Data extracted from a collection
= Beginning of Section =

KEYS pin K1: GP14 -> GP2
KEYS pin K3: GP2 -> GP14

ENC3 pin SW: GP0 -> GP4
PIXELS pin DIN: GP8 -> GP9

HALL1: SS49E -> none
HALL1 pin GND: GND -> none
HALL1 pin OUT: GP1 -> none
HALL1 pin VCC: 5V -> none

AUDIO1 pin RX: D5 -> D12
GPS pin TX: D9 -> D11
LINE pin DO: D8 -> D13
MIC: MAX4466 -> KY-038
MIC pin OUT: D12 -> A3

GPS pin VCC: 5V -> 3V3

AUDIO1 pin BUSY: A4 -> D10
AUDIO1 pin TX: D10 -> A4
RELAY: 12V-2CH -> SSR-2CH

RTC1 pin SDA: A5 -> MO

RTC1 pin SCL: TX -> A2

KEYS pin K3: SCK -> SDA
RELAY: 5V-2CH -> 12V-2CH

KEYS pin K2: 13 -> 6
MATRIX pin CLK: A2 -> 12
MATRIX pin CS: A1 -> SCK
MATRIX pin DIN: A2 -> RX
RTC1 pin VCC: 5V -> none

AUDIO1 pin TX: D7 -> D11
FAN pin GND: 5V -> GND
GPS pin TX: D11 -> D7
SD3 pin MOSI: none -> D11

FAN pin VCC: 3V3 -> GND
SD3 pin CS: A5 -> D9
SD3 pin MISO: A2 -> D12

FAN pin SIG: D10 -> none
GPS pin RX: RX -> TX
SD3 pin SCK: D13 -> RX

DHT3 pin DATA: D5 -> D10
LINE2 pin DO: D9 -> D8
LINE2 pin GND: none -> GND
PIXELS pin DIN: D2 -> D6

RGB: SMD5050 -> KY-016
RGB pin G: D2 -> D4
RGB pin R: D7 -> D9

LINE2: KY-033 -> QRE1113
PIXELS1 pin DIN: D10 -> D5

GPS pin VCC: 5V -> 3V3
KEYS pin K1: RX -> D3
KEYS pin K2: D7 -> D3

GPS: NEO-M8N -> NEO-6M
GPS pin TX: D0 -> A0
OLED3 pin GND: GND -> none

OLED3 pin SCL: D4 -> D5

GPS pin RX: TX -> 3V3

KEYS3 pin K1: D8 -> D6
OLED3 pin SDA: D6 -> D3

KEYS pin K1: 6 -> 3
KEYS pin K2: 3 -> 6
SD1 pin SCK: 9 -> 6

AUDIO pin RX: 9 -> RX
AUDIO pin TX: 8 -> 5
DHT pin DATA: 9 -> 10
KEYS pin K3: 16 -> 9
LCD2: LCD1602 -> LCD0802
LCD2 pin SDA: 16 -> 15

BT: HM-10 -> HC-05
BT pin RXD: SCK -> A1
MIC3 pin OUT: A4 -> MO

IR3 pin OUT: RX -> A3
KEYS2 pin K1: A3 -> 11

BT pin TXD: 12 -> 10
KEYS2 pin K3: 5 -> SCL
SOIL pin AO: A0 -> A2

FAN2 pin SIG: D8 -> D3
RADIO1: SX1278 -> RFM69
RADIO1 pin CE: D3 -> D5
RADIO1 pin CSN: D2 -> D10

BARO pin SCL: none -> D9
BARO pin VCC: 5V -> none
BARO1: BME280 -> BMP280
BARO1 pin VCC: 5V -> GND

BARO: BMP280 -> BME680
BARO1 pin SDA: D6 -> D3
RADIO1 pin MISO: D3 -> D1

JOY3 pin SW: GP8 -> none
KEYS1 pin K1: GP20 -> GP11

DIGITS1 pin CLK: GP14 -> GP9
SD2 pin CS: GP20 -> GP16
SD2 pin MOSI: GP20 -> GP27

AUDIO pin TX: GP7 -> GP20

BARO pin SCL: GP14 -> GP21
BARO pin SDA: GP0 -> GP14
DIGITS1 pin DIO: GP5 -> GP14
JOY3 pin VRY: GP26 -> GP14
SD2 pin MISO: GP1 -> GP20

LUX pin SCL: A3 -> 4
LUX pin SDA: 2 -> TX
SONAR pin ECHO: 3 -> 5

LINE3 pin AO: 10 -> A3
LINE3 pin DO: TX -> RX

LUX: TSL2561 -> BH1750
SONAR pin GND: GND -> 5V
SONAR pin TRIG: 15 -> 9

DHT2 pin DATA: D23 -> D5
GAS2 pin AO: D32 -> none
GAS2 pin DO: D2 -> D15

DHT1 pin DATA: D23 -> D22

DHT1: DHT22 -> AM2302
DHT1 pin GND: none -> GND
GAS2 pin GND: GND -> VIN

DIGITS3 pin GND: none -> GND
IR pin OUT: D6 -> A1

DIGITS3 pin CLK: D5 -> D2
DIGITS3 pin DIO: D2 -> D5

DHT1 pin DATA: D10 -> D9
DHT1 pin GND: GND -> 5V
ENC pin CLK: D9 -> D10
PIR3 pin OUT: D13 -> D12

= End of Section =

→ How to complete this task
Which lines above run from the one containing "AUDIO1 pin TX: D7 -> D11" to the one containing "OLED3 pin GND: GND -> none"? Give them again exactly, both ends included.

→ Result of this exercise
AUDIO1 pin TX: D7 -> D11
FAN pin GND: 5V -> GND
GPS pin TX: D11 -> D7
SD3 pin MOSI: none -> D11

FAN pin VCC: 3V3 -> GND
SD3 pin CS: A5 -> D9
SD3 pin MISO: A2 -> D12

FAN pin SIG: D10 -> none
GPS pin RX: RX -> TX
SD3 pin SCK: D13 -> RX

DHT3 pin DATA: D5 -> D10
LINE2 pin DO: D9 -> D8
LINE2 pin GND: none -> GND
PIXELS pin DIN: D2 -> D6

RGB: SMD5050 -> KY-016
RGB pin G: D2 -> D4
RGB pin R: D7 -> D9

LINE2: KY-033 -> QRE1113
PIXELS1 pin DIN: D10 -> D5

GPS pin VCC: 5V -> 3V3
KEYS pin K1: RX -> D3
KEYS pin K2: D7 -> D3

GPS: NEO-M8N -> NEO-6M
GPS pin TX: D0 -> A0
OLED3 pin GND: GND -> none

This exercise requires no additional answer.